#### The task:
If an entry below holds a picture, skip the picture and copy everything else exactly.

#### Source material:
○ ○ ○
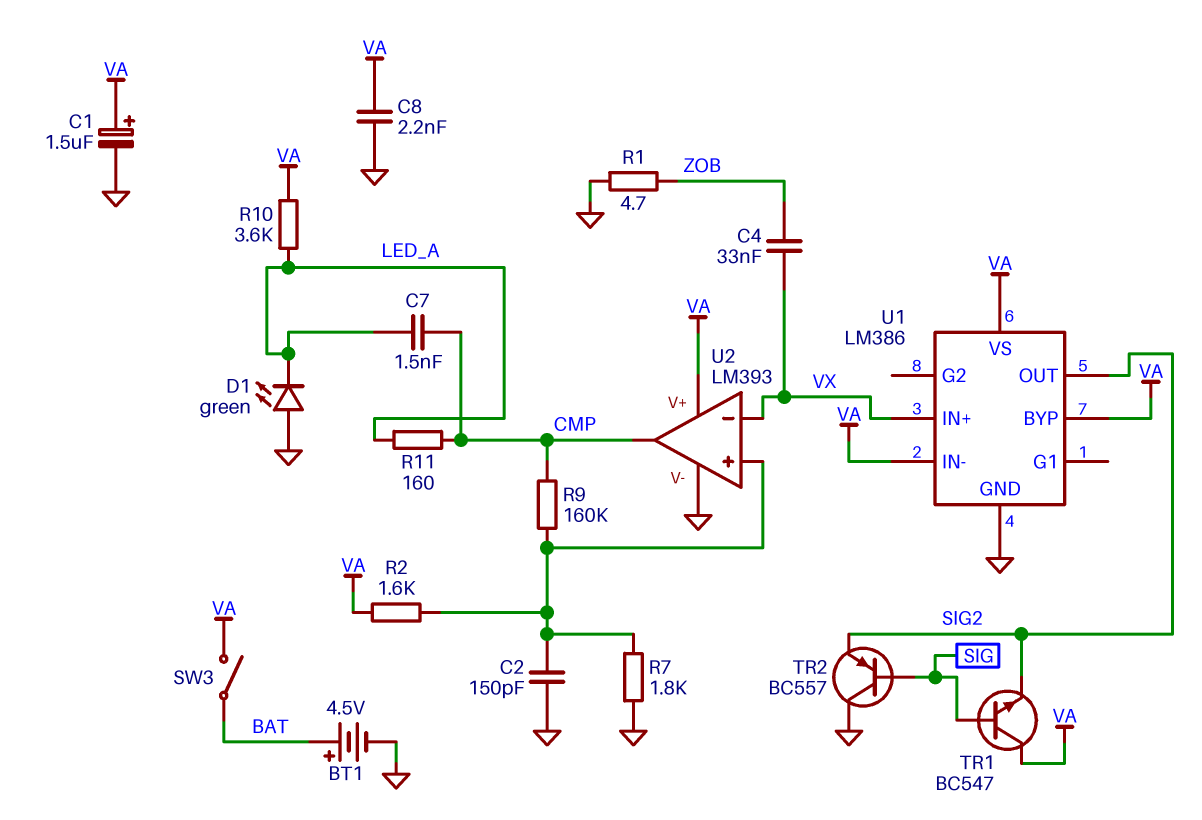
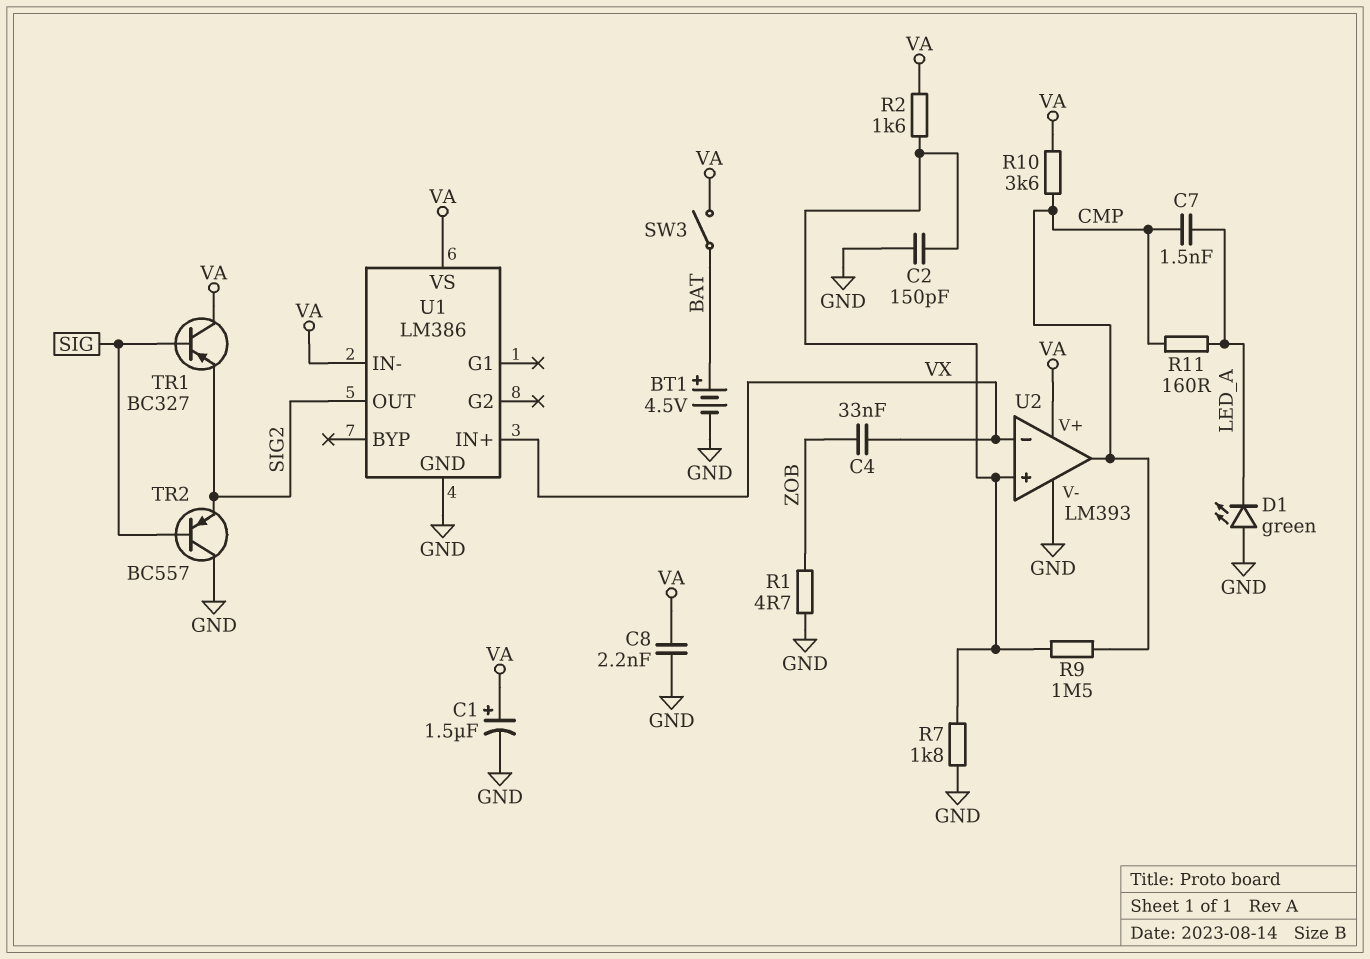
R9: 160k (CMP, U2/in+) -> 1.5M (CMP, U2/in+)
R10: 3.6k (LED_A, VA) -> 3.6k (CMP, VA)
TR1: NPN BC547 (B SIG, C VA, E SIG2) -> PNP BC327 (B SIG, C VA, E SIG2)
U1 pin BYP: VA -> none

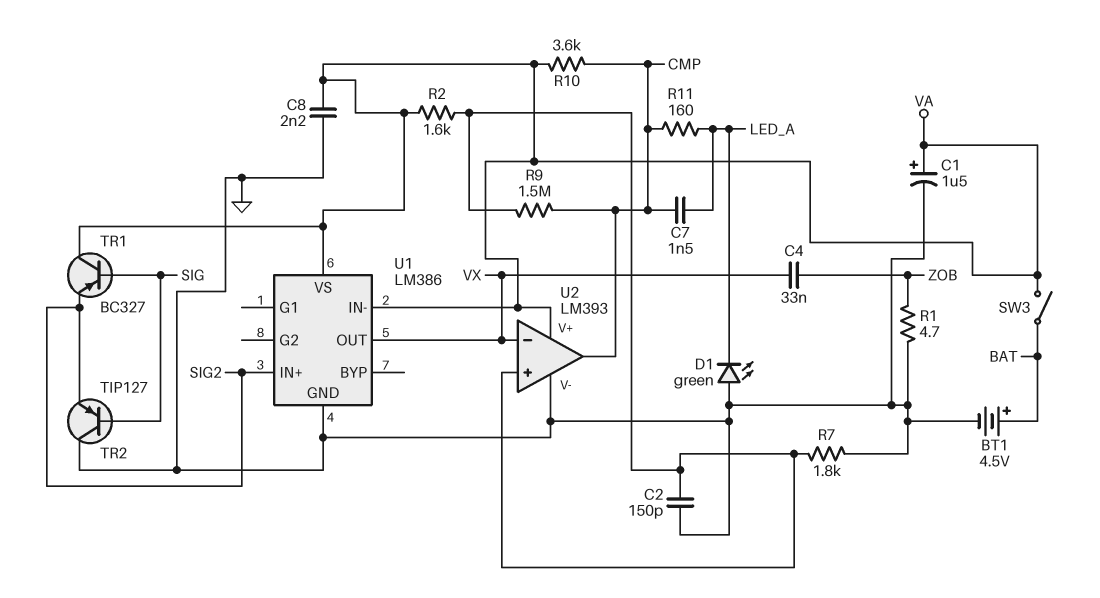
TR2: PNP BC557 (B SIG, C GND, E SIG2) -> PNP TIP127 (B SIG, C GND, E SIG2)
U1 pin IN+: VX -> SIG2
U1 pin OUT: SIG2 -> VX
○ ○ ○
#### Answer box:
R9: 160k (CMP, U2/in+) -> 1.5M (CMP, U2/in+)
R10: 3.6k (LED_A, VA) -> 3.6k (CMP, VA)
TR1: NPN BC547 (B SIG, C VA, E SIG2) -> PNP BC327 (B SIG, C VA, E SIG2)
U1 pin BYP: VA -> none

TR2: PNP BC557 (B SIG, C GND, E SIG2) -> PNP TIP127 (B SIG, C GND, E SIG2)
U1 pin IN+: VX -> SIG2
U1 pin OUT: SIG2 -> VX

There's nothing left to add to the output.